■ What to do ■
Below are some records. Write out the lines from the one containing "The ash-grey bread" to the last line, word for word, leaving out pictures.
* * * *
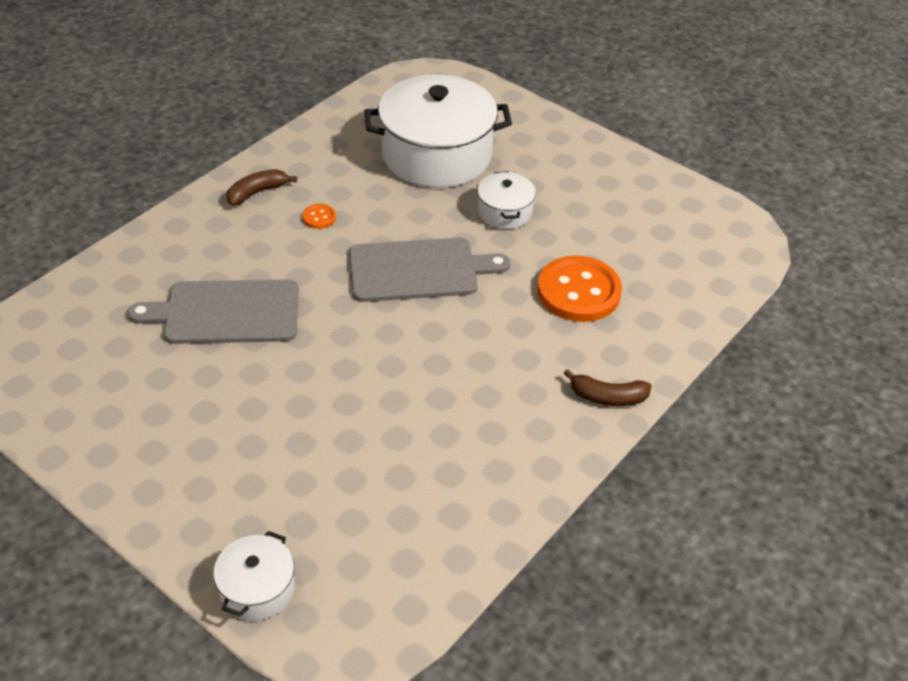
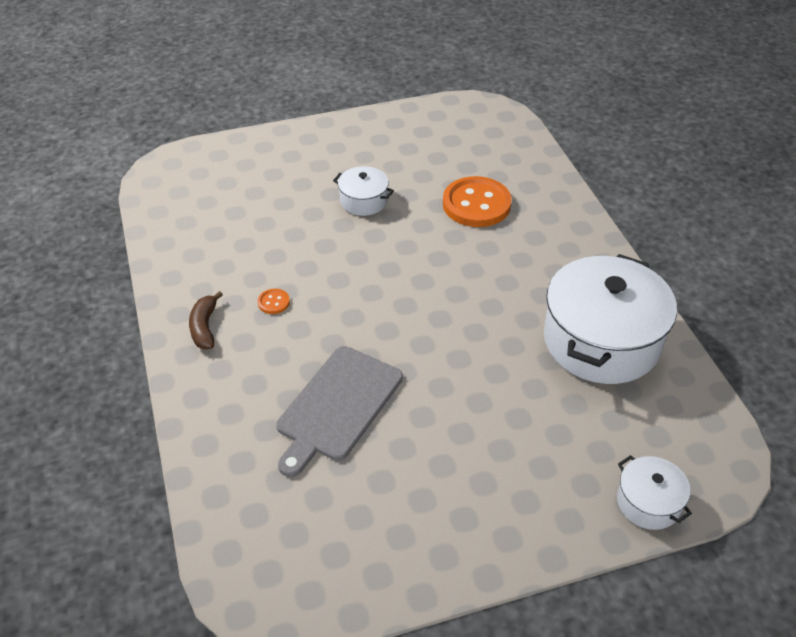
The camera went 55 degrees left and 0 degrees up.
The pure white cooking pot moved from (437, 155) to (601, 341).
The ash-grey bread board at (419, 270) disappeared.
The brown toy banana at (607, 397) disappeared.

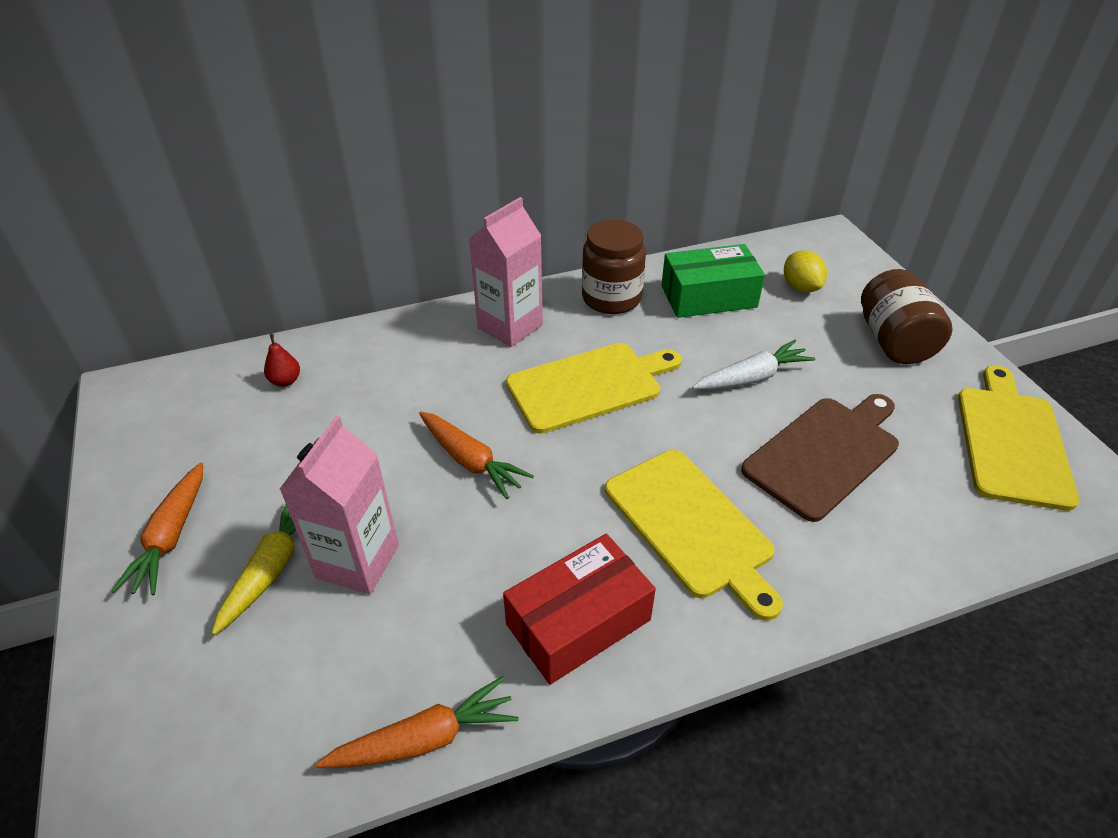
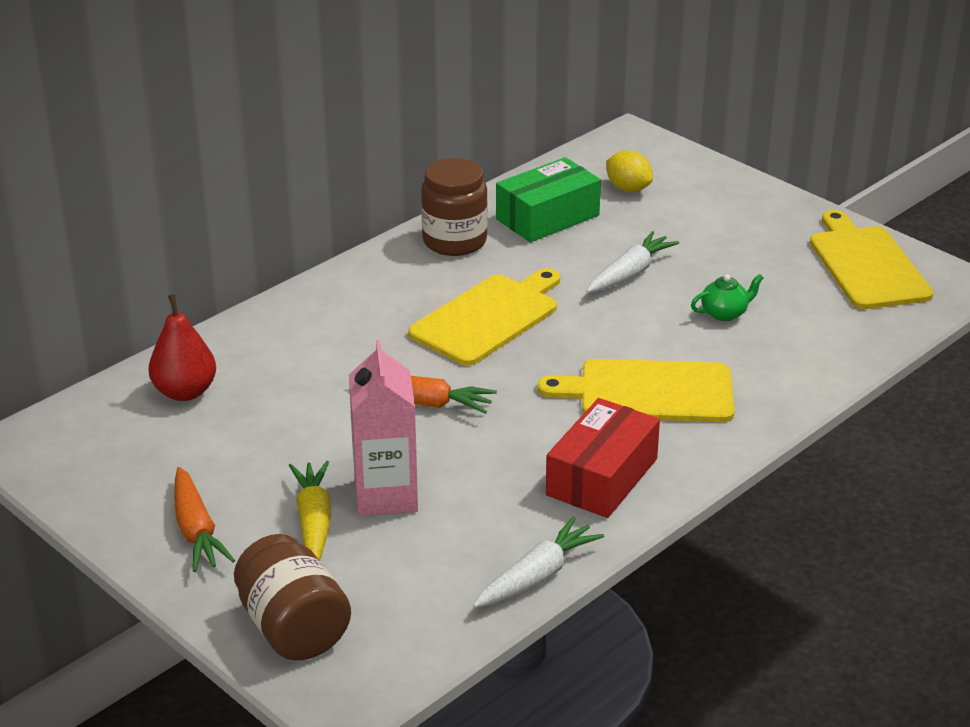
The camera went 25 degrees left and 10 degrees down.
The rosy milk carton at (510, 326) disappeared.
The brown preserve jar moved from (894, 341) to (293, 628).
The red pear fruit at (285, 381) changed to 1.79 times the size.
The brown bread board at (824, 453) was replaced by the emerald teapot at (724, 313).
The golden bread board at (691, 526) turned 150 degrees clockwise.
The bright orange toy carrot at (424, 739) became the pure white toy carrot at (536, 576).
* * * *
■ Answer space ■
The ash-grey bread board at (419, 270) disappeared.
The brown toy banana at (607, 397) disappeared.

The camera went 25 degrees left and 10 degrees down.
The rosy milk carton at (510, 326) disappeared.
The brown preserve jar moved from (894, 341) to (293, 628).
The red pear fruit at (285, 381) changed to 1.79 times the size.
The brown bread board at (824, 453) was replaced by the emerald teapot at (724, 313).
The golden bread board at (691, 526) turned 150 degrees clockwise.
The bright orange toy carrot at (424, 739) became the pure white toy carrot at (536, 576).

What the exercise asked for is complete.